__Problem to work on__
Using the records below, copy exactly the part that opens with the line holding "[(116,0),(119,11),(175,0),(116,0)]" and closes with the line holding "[(343,138),(406,121),(420,186),(358,202),(343,138)]", minus the pictures.

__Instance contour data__
↓
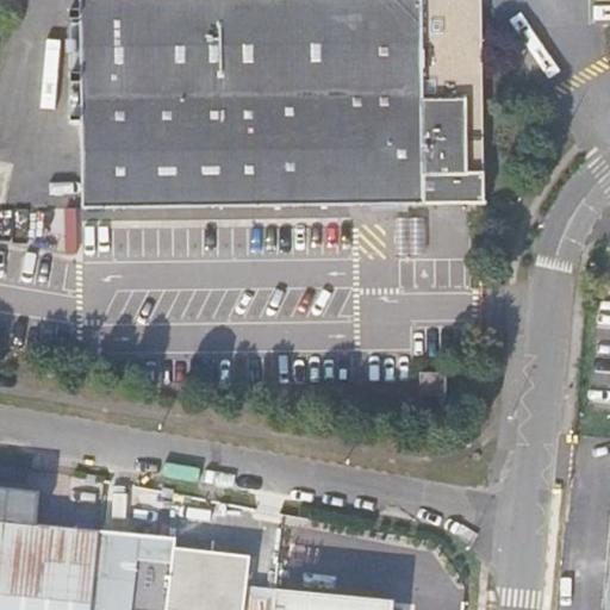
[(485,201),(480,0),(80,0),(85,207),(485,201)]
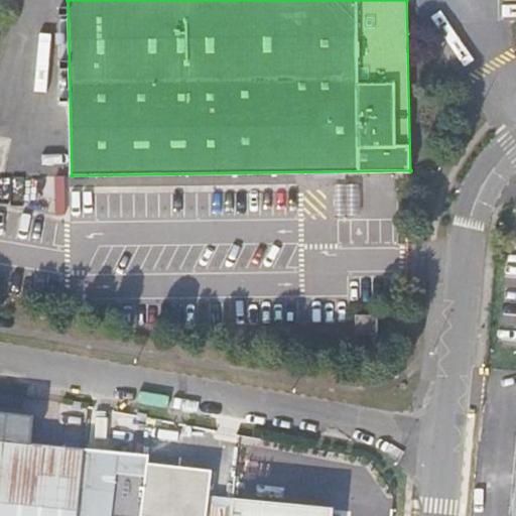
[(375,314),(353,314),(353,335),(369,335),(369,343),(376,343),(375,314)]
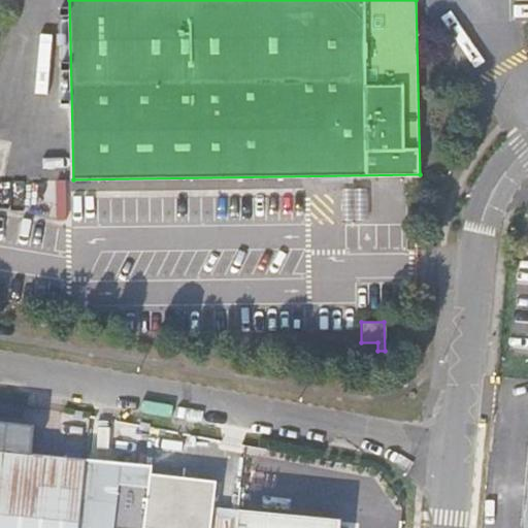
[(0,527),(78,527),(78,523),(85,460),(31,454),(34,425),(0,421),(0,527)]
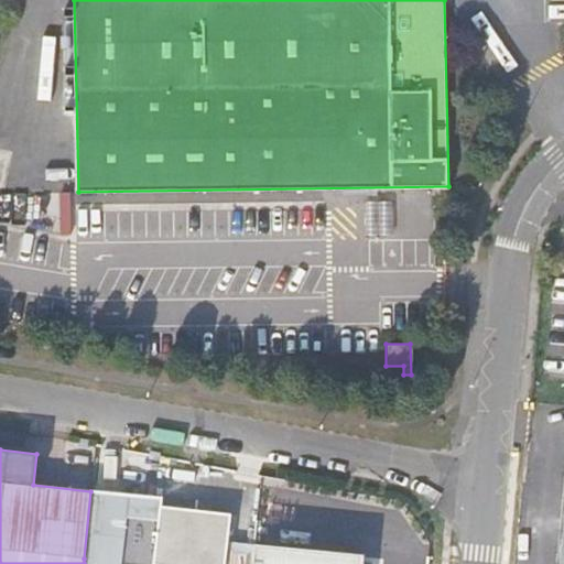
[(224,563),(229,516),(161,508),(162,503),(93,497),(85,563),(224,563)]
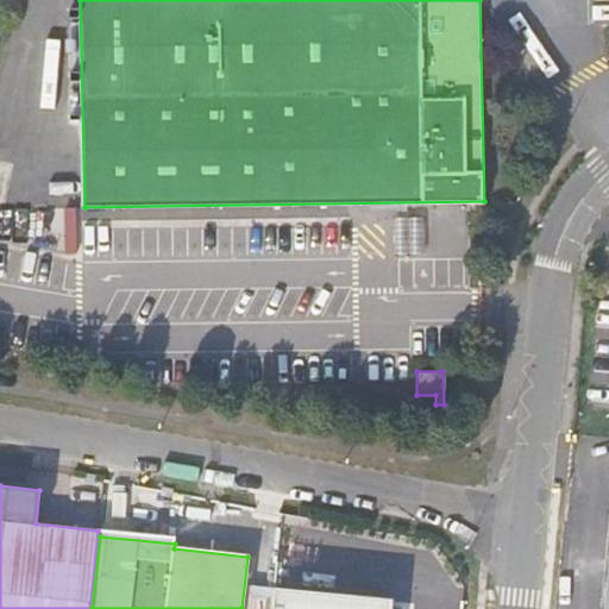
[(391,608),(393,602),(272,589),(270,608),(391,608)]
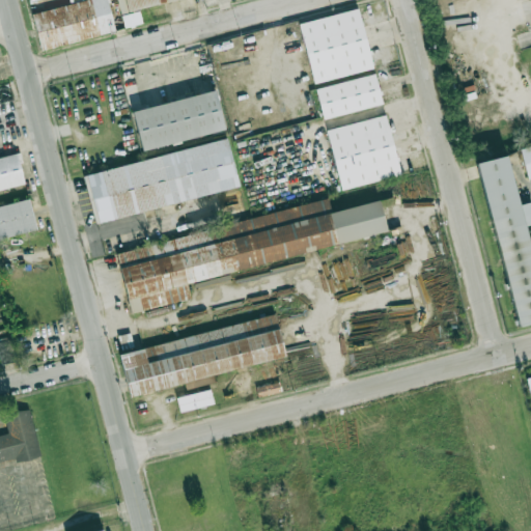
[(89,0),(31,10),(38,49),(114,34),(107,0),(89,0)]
↑
↓
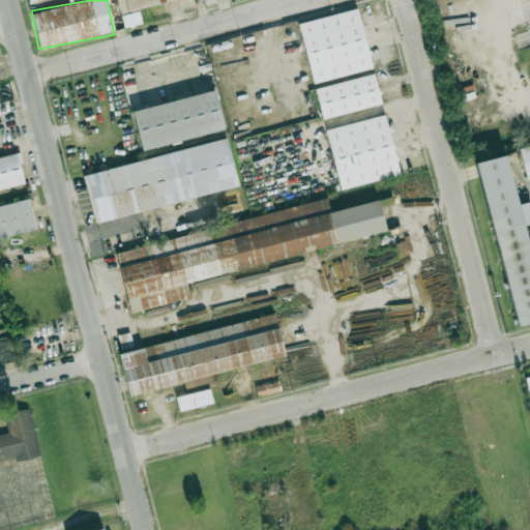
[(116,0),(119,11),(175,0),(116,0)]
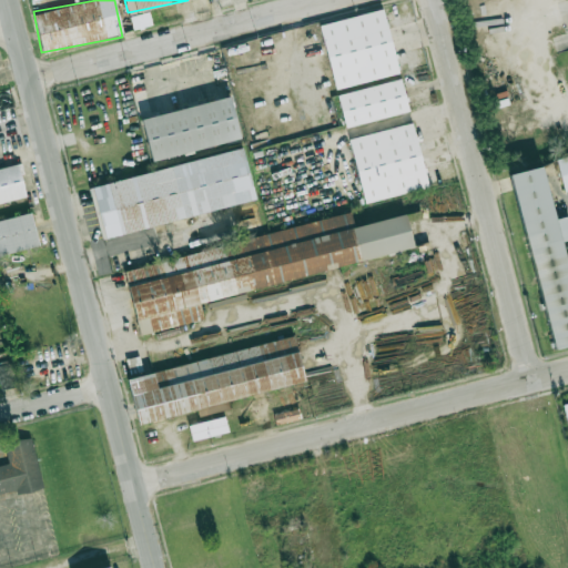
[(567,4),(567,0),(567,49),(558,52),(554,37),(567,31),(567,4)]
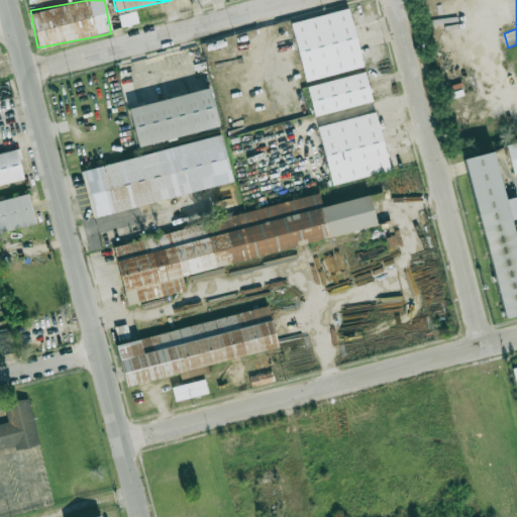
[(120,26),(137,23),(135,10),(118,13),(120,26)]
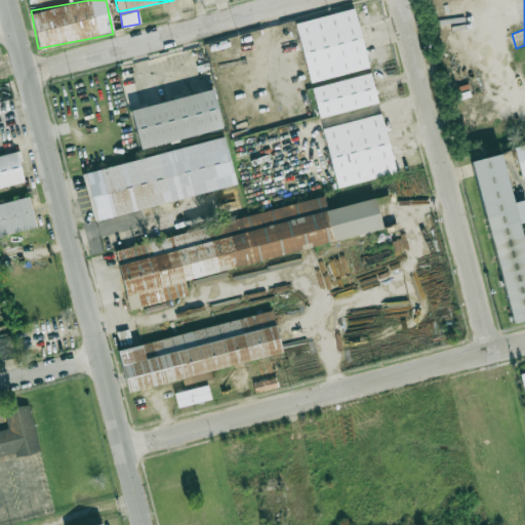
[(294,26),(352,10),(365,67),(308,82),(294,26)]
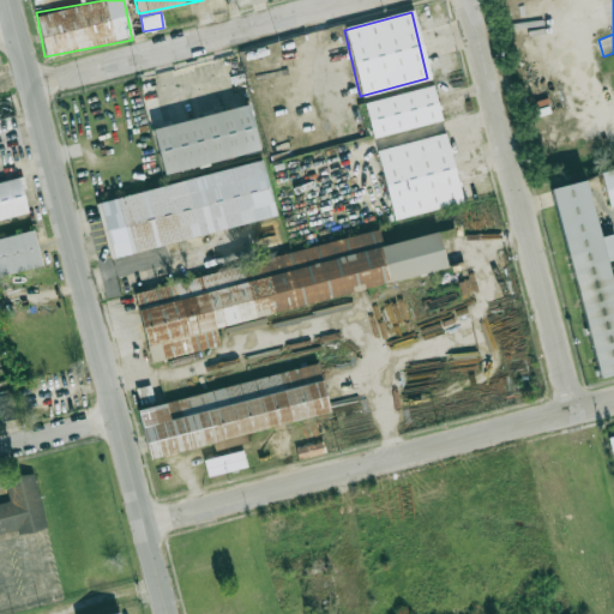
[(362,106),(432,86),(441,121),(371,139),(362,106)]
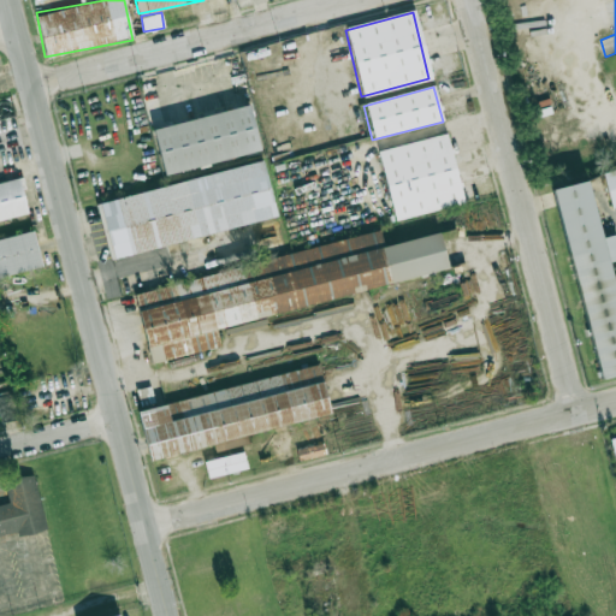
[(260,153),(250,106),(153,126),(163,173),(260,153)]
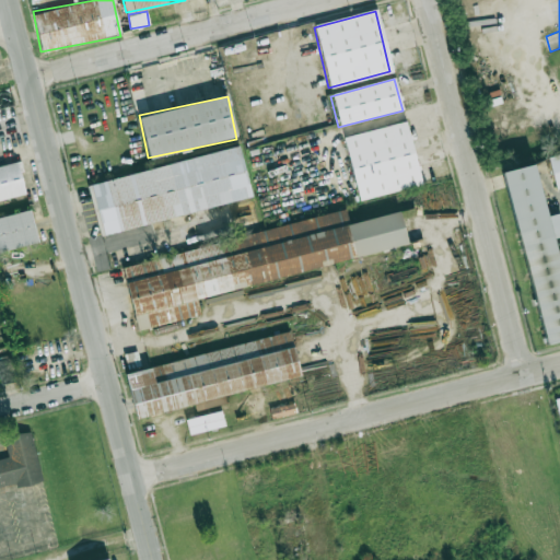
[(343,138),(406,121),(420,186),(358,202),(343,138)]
↑
__Solution for this exercise__
[(116,0),(119,11),(175,0),(116,0)]
[(567,4),(567,0),(567,49),(558,52),(554,37),(567,31),(567,4)]
[(120,26),(137,23),(135,10),(118,13),(120,26)]
[(294,26),(352,10),(365,67),(308,82),(294,26)]
[(362,106),(432,86),(441,121),(371,139),(362,106)]
[(260,153),(250,106),(153,126),(163,173),(260,153)]
[(343,138),(406,121),(420,186),(358,202),(343,138)]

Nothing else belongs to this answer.